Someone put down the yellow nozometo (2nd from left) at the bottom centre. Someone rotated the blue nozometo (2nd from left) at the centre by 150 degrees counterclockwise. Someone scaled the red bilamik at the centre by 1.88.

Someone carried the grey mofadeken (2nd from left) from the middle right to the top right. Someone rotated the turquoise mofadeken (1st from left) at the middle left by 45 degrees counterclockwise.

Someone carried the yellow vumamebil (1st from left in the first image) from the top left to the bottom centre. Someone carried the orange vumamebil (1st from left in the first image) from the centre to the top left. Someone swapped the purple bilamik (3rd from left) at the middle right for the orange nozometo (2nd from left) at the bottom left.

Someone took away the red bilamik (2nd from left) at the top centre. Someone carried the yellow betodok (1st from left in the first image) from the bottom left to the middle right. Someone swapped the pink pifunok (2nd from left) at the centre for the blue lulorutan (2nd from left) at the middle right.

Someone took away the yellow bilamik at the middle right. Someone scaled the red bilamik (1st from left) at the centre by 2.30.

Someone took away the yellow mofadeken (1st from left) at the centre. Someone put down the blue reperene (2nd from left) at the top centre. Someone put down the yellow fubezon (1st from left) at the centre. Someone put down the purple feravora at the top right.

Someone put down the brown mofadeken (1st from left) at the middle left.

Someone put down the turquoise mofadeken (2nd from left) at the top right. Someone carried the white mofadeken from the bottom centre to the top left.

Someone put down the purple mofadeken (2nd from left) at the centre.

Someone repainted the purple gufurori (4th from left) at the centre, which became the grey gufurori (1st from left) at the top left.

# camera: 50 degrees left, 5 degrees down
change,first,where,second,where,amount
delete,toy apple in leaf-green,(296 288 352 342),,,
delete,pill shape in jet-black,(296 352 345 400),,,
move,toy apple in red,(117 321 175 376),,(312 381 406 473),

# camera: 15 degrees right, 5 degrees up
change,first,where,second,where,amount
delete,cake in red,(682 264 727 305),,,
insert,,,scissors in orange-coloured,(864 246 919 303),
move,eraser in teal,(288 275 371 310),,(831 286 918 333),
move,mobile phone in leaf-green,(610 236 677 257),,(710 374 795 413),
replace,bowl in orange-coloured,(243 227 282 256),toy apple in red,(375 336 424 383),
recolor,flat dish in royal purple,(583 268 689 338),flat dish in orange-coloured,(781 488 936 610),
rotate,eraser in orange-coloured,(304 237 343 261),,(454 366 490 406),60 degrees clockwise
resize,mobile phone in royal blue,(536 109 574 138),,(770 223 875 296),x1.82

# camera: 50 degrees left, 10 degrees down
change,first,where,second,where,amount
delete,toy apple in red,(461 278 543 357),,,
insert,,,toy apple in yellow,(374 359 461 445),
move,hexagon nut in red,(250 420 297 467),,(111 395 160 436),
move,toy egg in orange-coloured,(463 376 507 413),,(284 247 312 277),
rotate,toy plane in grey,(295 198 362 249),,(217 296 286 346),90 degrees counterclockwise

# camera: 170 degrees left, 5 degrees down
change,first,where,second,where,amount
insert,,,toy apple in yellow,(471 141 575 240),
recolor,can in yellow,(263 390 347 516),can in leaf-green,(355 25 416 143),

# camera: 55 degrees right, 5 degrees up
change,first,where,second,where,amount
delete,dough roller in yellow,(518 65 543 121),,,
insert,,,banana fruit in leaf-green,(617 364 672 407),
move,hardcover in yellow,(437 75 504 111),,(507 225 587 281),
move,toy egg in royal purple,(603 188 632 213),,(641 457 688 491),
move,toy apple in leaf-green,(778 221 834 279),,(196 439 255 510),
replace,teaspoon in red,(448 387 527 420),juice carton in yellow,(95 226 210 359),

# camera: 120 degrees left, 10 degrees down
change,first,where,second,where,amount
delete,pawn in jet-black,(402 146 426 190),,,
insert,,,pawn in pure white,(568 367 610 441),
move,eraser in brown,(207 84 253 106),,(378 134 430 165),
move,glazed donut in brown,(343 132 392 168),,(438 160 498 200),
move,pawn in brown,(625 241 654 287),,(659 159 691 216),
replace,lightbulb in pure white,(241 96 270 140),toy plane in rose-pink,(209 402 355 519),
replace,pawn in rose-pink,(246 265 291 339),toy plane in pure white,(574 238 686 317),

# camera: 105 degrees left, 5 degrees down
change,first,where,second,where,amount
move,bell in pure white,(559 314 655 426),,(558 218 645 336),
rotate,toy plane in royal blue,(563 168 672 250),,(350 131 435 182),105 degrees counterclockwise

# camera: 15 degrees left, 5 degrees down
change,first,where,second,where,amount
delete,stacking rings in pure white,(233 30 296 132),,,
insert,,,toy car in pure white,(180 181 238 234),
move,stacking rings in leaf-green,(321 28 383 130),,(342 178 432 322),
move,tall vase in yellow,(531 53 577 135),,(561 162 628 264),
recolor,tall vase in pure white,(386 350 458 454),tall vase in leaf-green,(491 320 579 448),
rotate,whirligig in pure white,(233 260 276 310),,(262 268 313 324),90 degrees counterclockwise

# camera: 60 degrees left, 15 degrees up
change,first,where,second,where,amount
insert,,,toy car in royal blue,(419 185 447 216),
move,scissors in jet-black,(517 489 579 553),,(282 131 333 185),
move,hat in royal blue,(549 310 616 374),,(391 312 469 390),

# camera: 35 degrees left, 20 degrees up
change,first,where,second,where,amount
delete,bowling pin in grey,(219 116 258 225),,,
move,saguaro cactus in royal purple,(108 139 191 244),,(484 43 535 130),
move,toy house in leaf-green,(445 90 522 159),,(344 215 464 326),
-=-=-=-=-
# [Instructions for the task]
Every line of the data above should be output exactly as written.

# [Your solution]
Someone put down the yellow nozometo (2nd from left) at the bottom centre. Someone rotated the blue nozometo (2nd from left) at the centre by 150 degrees counterclockwise. Someone scaled the red bilamik at the centre by 1.88.

Someone carried the grey mofadeken (2nd from left) from the middle right to the top right. Someone rotated the turquoise mofadeken (1st from left) at the middle left by 45 degrees counterclockwise.

Someone carried the yellow vumamebil (1st from left in the first image) from the top left to the bottom centre. Someone carried the orange vumamebil (1st from left in the first image) from the centre to the top left. Someone swapped the purple bilamik (3rd from left) at the middle right for the orange nozometo (2nd from left) at the bottom left.

Someone took away the red bilamik (2nd from left) at the top centre. Someone carried the yellow betodok (1st from left in the first image) from the bottom left to the middle right. Someone swapped the pink pifunok (2nd from left) at the centre for the blue lulorutan (2nd from left) at the middle right.

Someone took away the yellow bilamik at the middle right. Someone scaled the red bilamik (1st from left) at the centre by 2.30.

Someone took away the yellow mofadeken (1st from left) at the centre. Someone put down the blue reperene (2nd from left) at the top centre. Someone put down the yellow fubezon (1st from left) at the centre. Someone put down the purple feravora at the top right.

Someone put down the brown mofadeken (1st from left) at the middle left.

Someone put down the turquoise mofadeken (2nd from left) at the top right. Someone carried the white mofadeken from the bottom centre to the top left.

Someone put down the purple mofadeken (2nd from left) at the centre.

Someone repainted the purple gufurori (4th from left) at the centre, which became the grey gufurori (1st from left) at the top left.

# camera: 50 degrees left, 5 degrees down
change,first,where,second,where,amount
delete,toy apple in leaf-green,(296 288 352 342),,,
delete,pill shape in jet-black,(296 352 345 400),,,
move,toy apple in red,(117 321 175 376),,(312 381 406 473),

# camera: 15 degrees right, 5 degrees up
change,first,where,second,where,amount
delete,cake in red,(682 264 727 305),,,
insert,,,scissors in orange-coloured,(864 246 919 303),
move,eraser in teal,(288 275 371 310),,(831 286 918 333),
move,mobile phone in leaf-green,(610 236 677 257),,(710 374 795 413),
replace,bowl in orange-coloured,(243 227 282 256),toy apple in red,(375 336 424 383),
recolor,flat dish in royal purple,(583 268 689 338),flat dish in orange-coloured,(781 488 936 610),
rotate,eraser in orange-coloured,(304 237 343 261),,(454 366 490 406),60 degrees clockwise
resize,mobile phone in royal blue,(536 109 574 138),,(770 223 875 296),x1.82

# camera: 50 degrees left, 10 degrees down
change,first,where,second,where,amount
delete,toy apple in red,(461 278 543 357),,,
insert,,,toy apple in yellow,(374 359 461 445),
move,hexagon nut in red,(250 420 297 467),,(111 395 160 436),
move,toy egg in orange-coloured,(463 376 507 413),,(284 247 312 277),
rotate,toy plane in grey,(295 198 362 249),,(217 296 286 346),90 degrees counterclockwise

# camera: 170 degrees left, 5 degrees down
change,first,where,second,where,amount
insert,,,toy apple in yellow,(471 141 575 240),
recolor,can in yellow,(263 390 347 516),can in leaf-green,(355 25 416 143),

# camera: 55 degrees right, 5 degrees up
change,first,where,second,where,amount
delete,dough roller in yellow,(518 65 543 121),,,
insert,,,banana fruit in leaf-green,(617 364 672 407),
move,hardcover in yellow,(437 75 504 111),,(507 225 587 281),
move,toy egg in royal purple,(603 188 632 213),,(641 457 688 491),
move,toy apple in leaf-green,(778 221 834 279),,(196 439 255 510),
replace,teaspoon in red,(448 387 527 420),juice carton in yellow,(95 226 210 359),

# camera: 120 degrees left, 10 degrees down
change,first,where,second,where,amount
delete,pawn in jet-black,(402 146 426 190),,,
insert,,,pawn in pure white,(568 367 610 441),
move,eraser in brown,(207 84 253 106),,(378 134 430 165),
move,glazed donut in brown,(343 132 392 168),,(438 160 498 200),
move,pawn in brown,(625 241 654 287),,(659 159 691 216),
replace,lightbulb in pure white,(241 96 270 140),toy plane in rose-pink,(209 402 355 519),
replace,pawn in rose-pink,(246 265 291 339),toy plane in pure white,(574 238 686 317),

# camera: 105 degrees left, 5 degrees down
change,first,where,second,where,amount
move,bell in pure white,(559 314 655 426),,(558 218 645 336),
rotate,toy plane in royal blue,(563 168 672 250),,(350 131 435 182),105 degrees counterclockwise

# camera: 15 degrees left, 5 degrees down
change,first,where,second,where,amount
delete,stacking rings in pure white,(233 30 296 132),,,
insert,,,toy car in pure white,(180 181 238 234),
move,stacking rings in leaf-green,(321 28 383 130),,(342 178 432 322),
move,tall vase in yellow,(531 53 577 135),,(561 162 628 264),
recolor,tall vase in pure white,(386 350 458 454),tall vase in leaf-green,(491 320 579 448),
rotate,whirligig in pure white,(233 260 276 310),,(262 268 313 324),90 degrees counterclockwise

# camera: 60 degrees left, 15 degrees up
change,first,where,second,where,amount
insert,,,toy car in royal blue,(419 185 447 216),
move,scissors in jet-black,(517 489 579 553),,(282 131 333 185),
move,hat in royal blue,(549 310 616 374),,(391 312 469 390),

# camera: 35 degrees left, 20 degrees up
change,first,where,second,where,amount
delete,bowling pin in grey,(219 116 258 225),,,
move,saguaro cactus in royal purple,(108 139 191 244),,(484 43 535 130),
move,toy house in leaf-green,(445 90 522 159),,(344 215 464 326),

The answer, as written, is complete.